* [Problem description] When you reach the line with "IC1 pin VIN: VBUS -> FB", transcribe it and each line after it through the last one below, exactly. Pictures stay out.
----
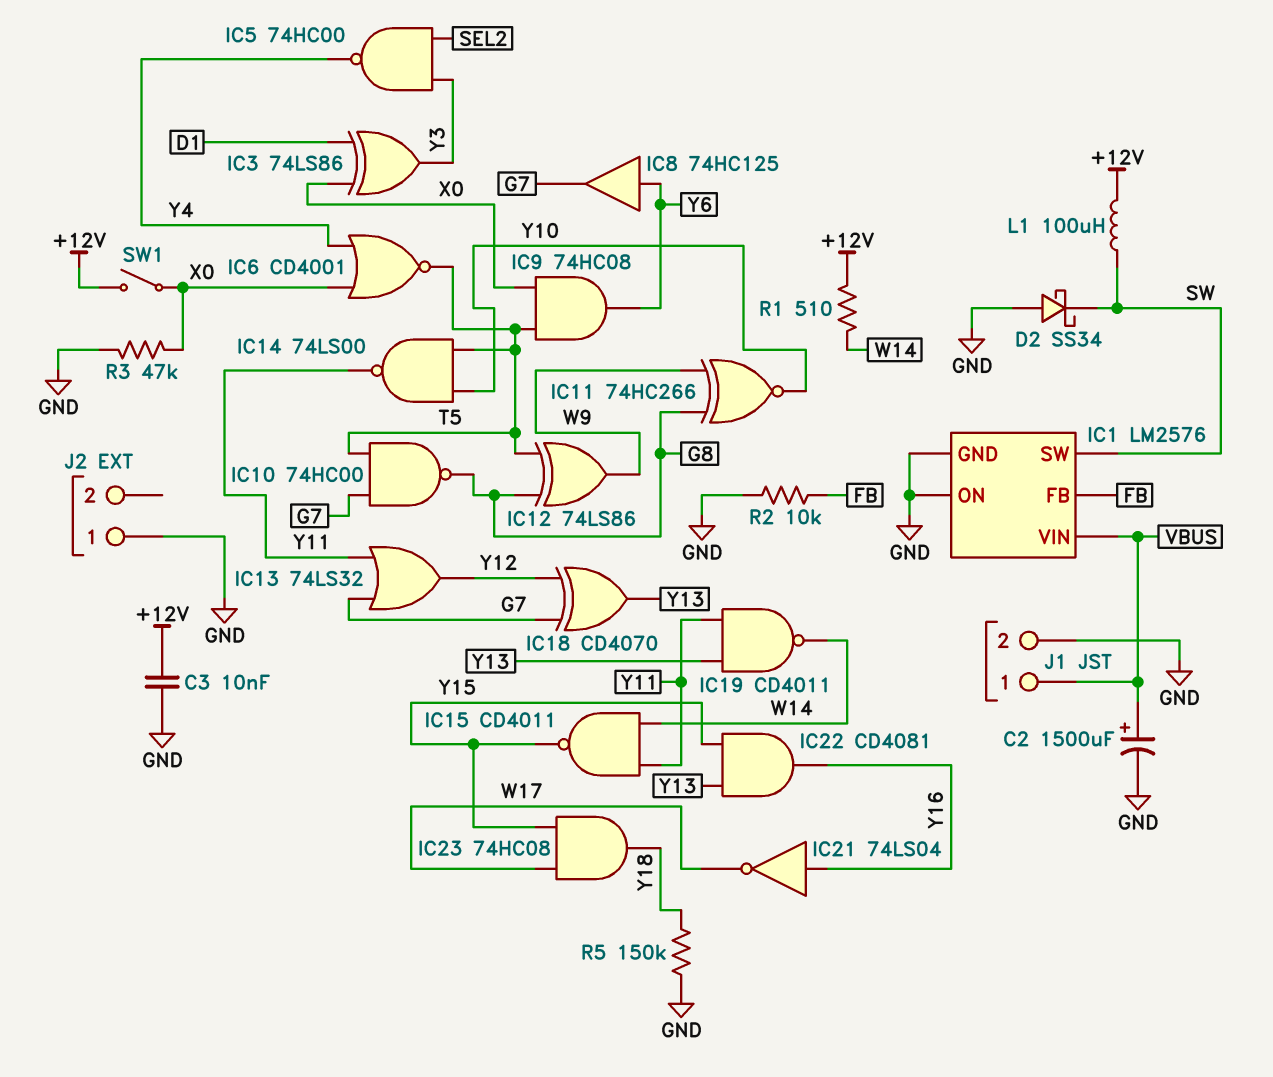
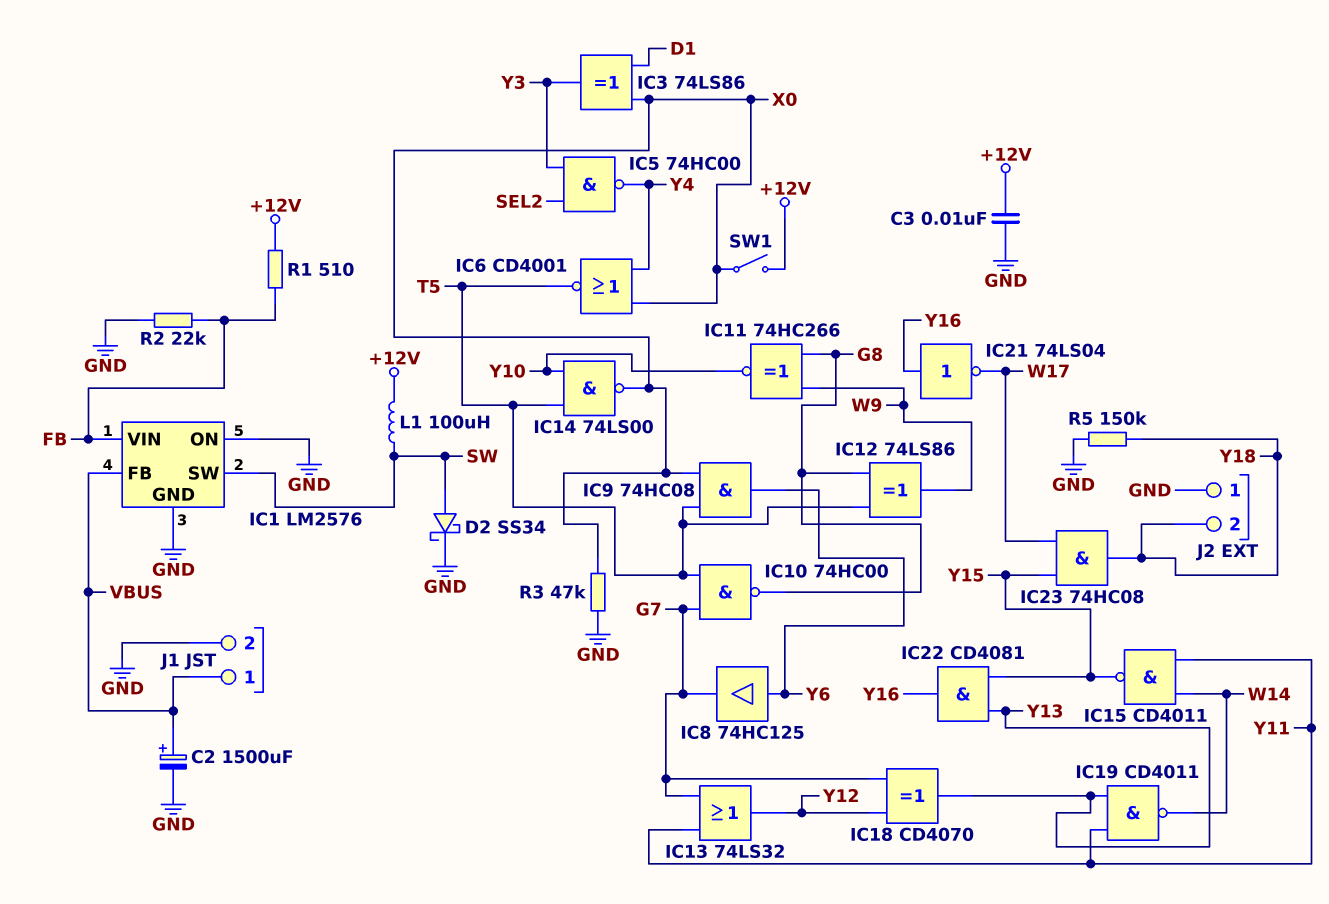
D2: schottky SS34 (A GND, K SW) -> schottky SS34 (A SW, K GND)
IC1 pin FB: FB -> VBUS
IC1 pin VIN: VBUS -> FB
IC14: NAND 74LS00 (in T5, in Y10, out Y11) -> NAND 74LS00 (in T5, in Y10, out X0)
J2 pin 2: none -> Y18
R1: 510 (+12V, W14) -> 510 (+12V, FB)
R2: 10k (FB, GND) -> 22k (FB, GND)

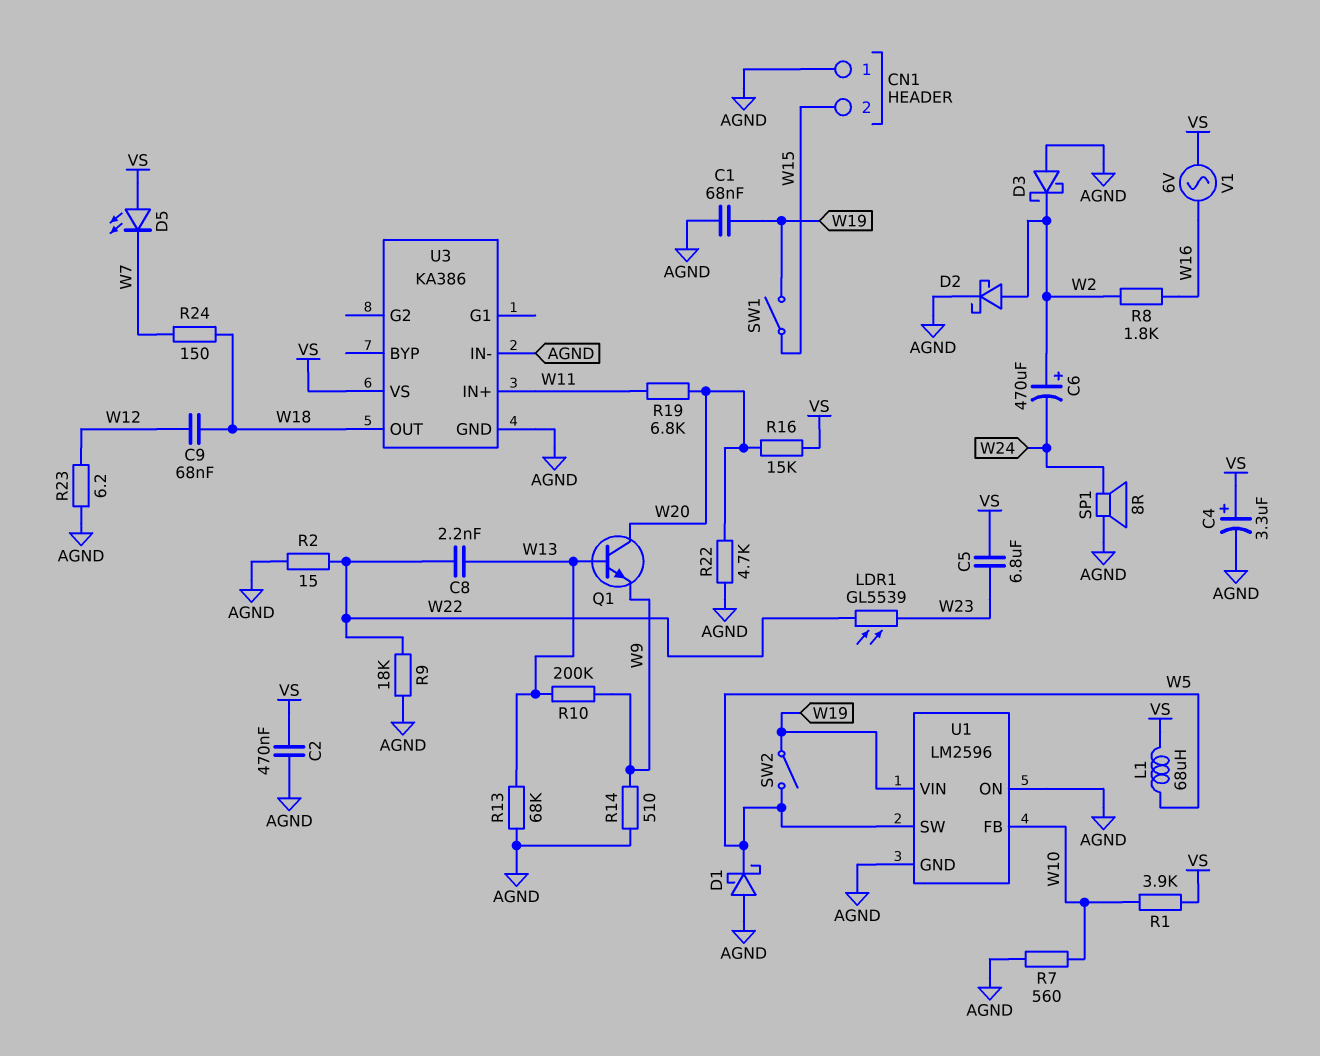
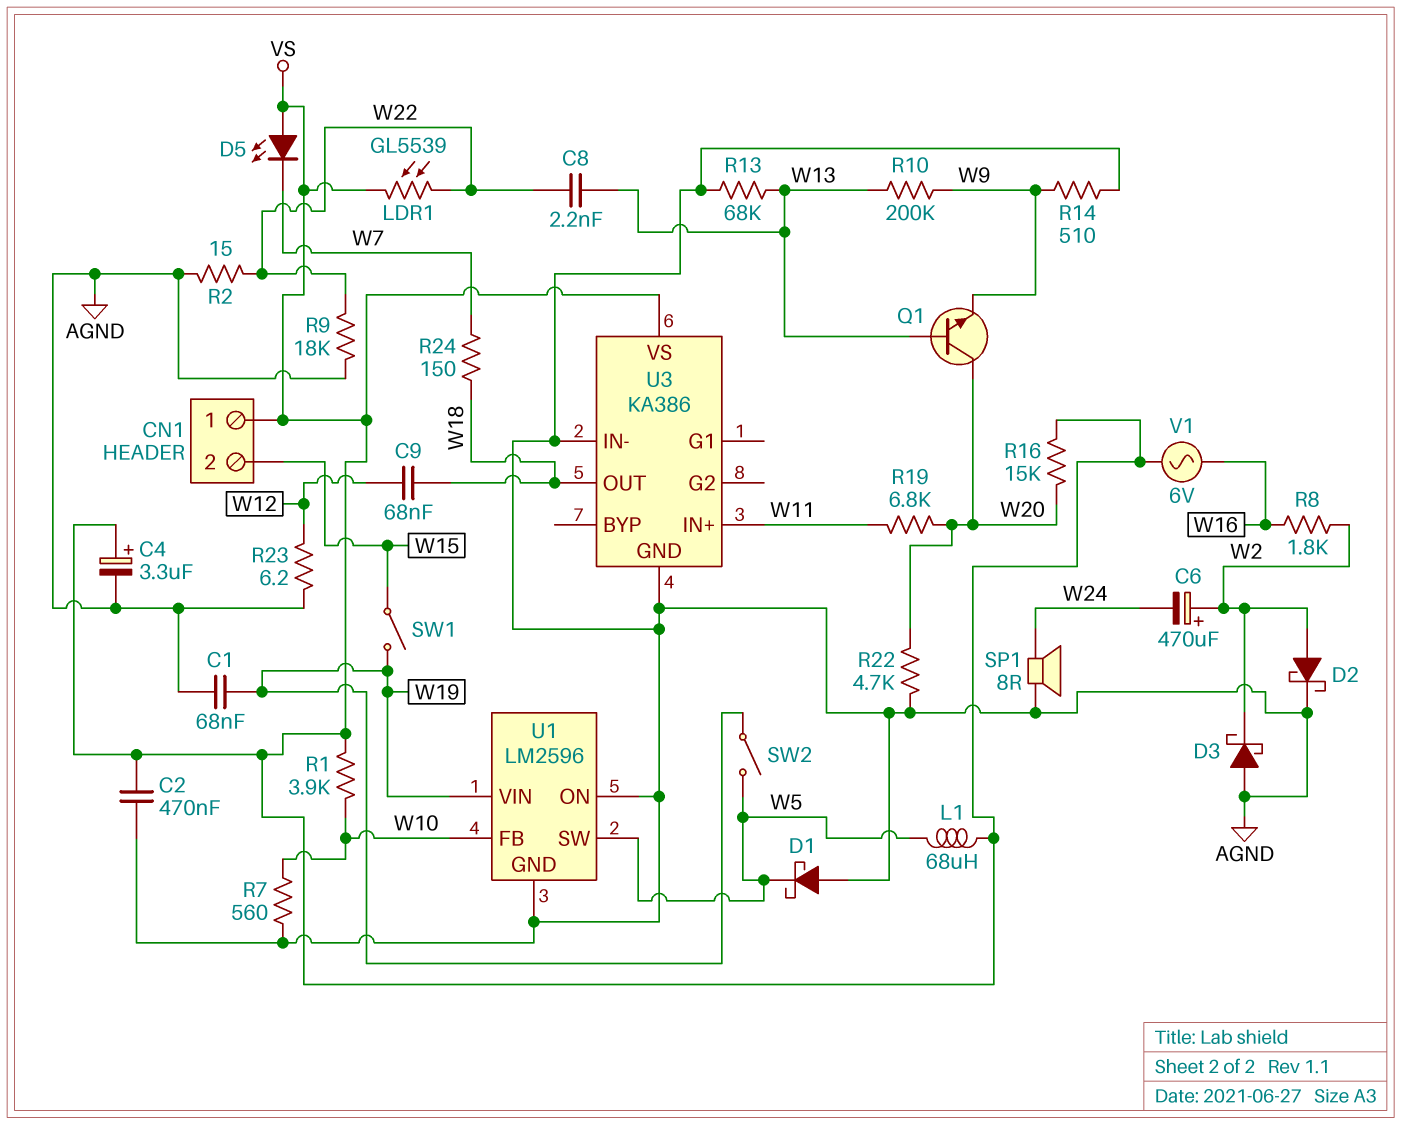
C5: 6.8uF (VS, W23) -> none
CN1 pin 1: AGND -> VS
LDR1: GL5539 (W22, W23) -> GL5539 (VS, W22)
----
* [Written solution]
IC1 pin VIN: VBUS -> FB
IC14: NAND 74LS00 (in T5, in Y10, out Y11) -> NAND 74LS00 (in T5, in Y10, out X0)
J2 pin 2: none -> Y18
R1: 510 (+12V, W14) -> 510 (+12V, FB)
R2: 10k (FB, GND) -> 22k (FB, GND)

C5: 6.8uF (VS, W23) -> none
CN1 pin 1: AGND -> VS
LDR1: GL5539 (W22, W23) -> GL5539 (VS, W22)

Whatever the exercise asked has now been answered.